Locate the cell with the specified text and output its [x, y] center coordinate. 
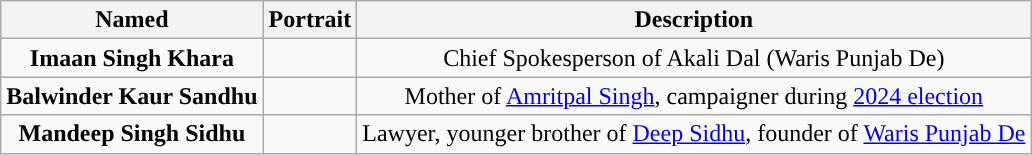
Chief Spokesperson of Akali Dal (Waris Punjab De) [694, 58]
Mother of Amritpal Singh, campaigner during 2024 election [694, 96]
Mandeep Singh Sidhu [132, 134]
Named [132, 20]
Description [694, 20]
Lawyer, younger brother of Deep Sidhu, founder of Waris Punjab De [694, 134]
Imaan Singh Khara [132, 58]
Portrait [310, 20]
Balwinder Kaur Sandhu [132, 96]
Provide the [x, y] coordinate of the cell's center where the given text is located.  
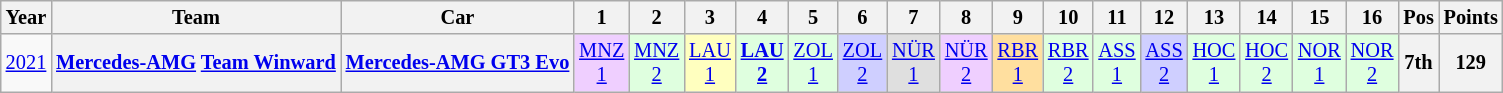
ZOL2 [862, 63]
RBR2 [1068, 63]
1 [602, 17]
Team [196, 17]
NÜR1 [914, 63]
14 [1266, 17]
HOC1 [1214, 63]
129 [1471, 63]
2021 [26, 63]
MNZ1 [602, 63]
HOC2 [1266, 63]
5 [812, 17]
6 [862, 17]
NOR1 [1320, 63]
NÜR2 [966, 63]
ASS1 [1116, 63]
8 [966, 17]
Pos [1418, 17]
10 [1068, 17]
12 [1164, 17]
Points [1471, 17]
ASS2 [1164, 63]
3 [710, 17]
Mercedes-AMG GT3 Evo [458, 63]
11 [1116, 17]
ZOL1 [812, 63]
15 [1320, 17]
LAU1 [710, 63]
2 [656, 17]
LAU2 [762, 63]
MNZ2 [656, 63]
Year [26, 17]
7 [914, 17]
Car [458, 17]
RBR1 [1018, 63]
4 [762, 17]
13 [1214, 17]
9 [1018, 17]
16 [1372, 17]
7th [1418, 63]
Mercedes-AMG Team Winward [196, 63]
NOR2 [1372, 63]
Find where the given text appears and provide that cell's center as (X, Y) coordinate. 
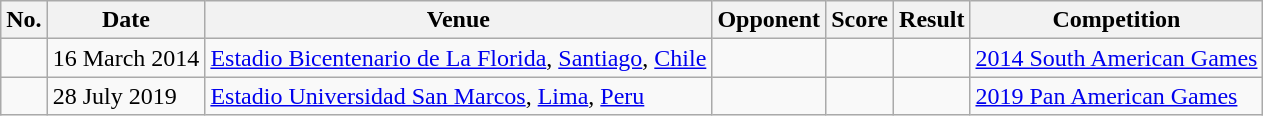
28 July 2019 (126, 96)
16 March 2014 (126, 58)
Opponent (769, 20)
Estadio Bicentenario de La Florida, Santiago, Chile (458, 58)
2019 Pan American Games (1116, 96)
Score (860, 20)
Result (932, 20)
2014 South American Games (1116, 58)
Date (126, 20)
Competition (1116, 20)
Estadio Universidad San Marcos, Lima, Peru (458, 96)
Venue (458, 20)
No. (24, 20)
Output the (X, Y) coordinate of the center of the cell containing the given text.  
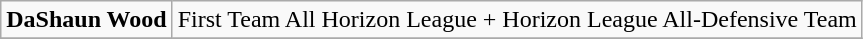
DaShaun Wood (86, 20)
First Team All Horizon League + Horizon League All-Defensive Team (517, 20)
Determine the [X, Y] coordinate at the center of the cell enclosing the given text.  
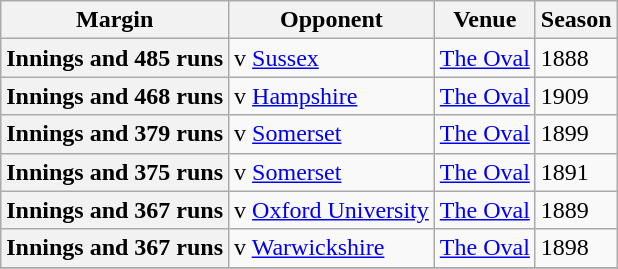
1891 [576, 172]
v Hampshire [332, 96]
Season [576, 20]
Innings and 379 runs [115, 134]
1899 [576, 134]
1909 [576, 96]
Innings and 468 runs [115, 96]
Margin [115, 20]
Innings and 375 runs [115, 172]
1889 [576, 210]
v Oxford University [332, 210]
Innings and 485 runs [115, 58]
Opponent [332, 20]
1888 [576, 58]
v Sussex [332, 58]
Venue [484, 20]
1898 [576, 248]
v Warwickshire [332, 248]
Search for the cell housing the specified text and yield its [X, Y] center coordinate. 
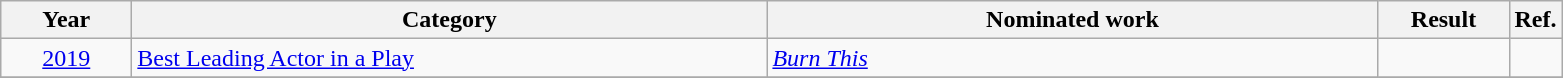
Category [450, 20]
Best Leading Actor in a Play [450, 58]
Year [66, 20]
Result [1444, 20]
Nominated work [1072, 20]
Burn This [1072, 58]
2019 [66, 58]
Ref. [1536, 20]
Pinpoint the cell where the given text exists, returning its (x, y) midpoint coordinate. 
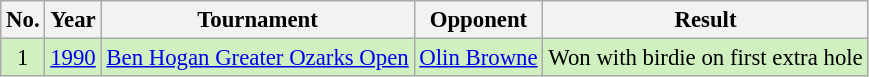
Olin Browne (478, 58)
Won with birdie on first extra hole (706, 58)
1990 (73, 58)
Year (73, 20)
No. (23, 20)
Result (706, 20)
1 (23, 58)
Tournament (258, 20)
Opponent (478, 20)
Ben Hogan Greater Ozarks Open (258, 58)
Pinpoint the cell where the given text exists, returning its [x, y] midpoint coordinate. 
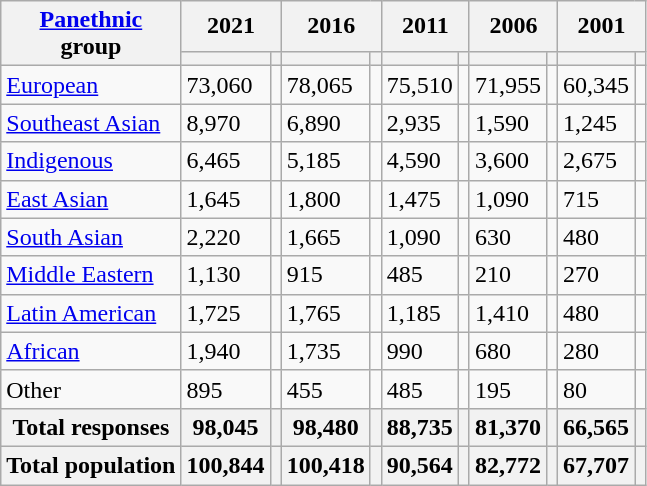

○ ○ ○ ○ ○ ○ ○

Reproduce the stretch of the records above from the line containing "DaShaun Wood (86, 20)" through the line containing "y) midpoint coordinate.", including both of those lines, and leave the pictures out.

DaShaun Wood (86, 20)
First Team All Horizon League + Horizon League All-Defensive Team (517, 20)
Determine the [X, Y] coordinate at the center of the cell enclosing the given text.  
1891 [576, 172]
v Hampshire [332, 96]
Season [576, 20]
Innings and 379 runs [115, 134]
1899 [576, 134]
1909 [576, 96]
Innings and 468 runs [115, 96]
Margin [115, 20]
Innings and 375 runs [115, 172]
1889 [576, 210]
v Oxford University [332, 210]
Innings and 485 runs [115, 58]
Opponent [332, 20]
1888 [576, 58]
v Sussex [332, 58]
Venue [484, 20]
1898 [576, 248]
v Warwickshire [332, 248]
Search for the cell housing the specified text and yield its [X, Y] center coordinate. 
Category [450, 20]
Best Leading Actor in a Play [450, 58]
Year [66, 20]
Result [1444, 20]
Nominated work [1072, 20]
Burn This [1072, 58]
2019 [66, 58]
Ref. [1536, 20]
Pinpoint the cell where the given text exists, returning its (x, y) midpoint coordinate. 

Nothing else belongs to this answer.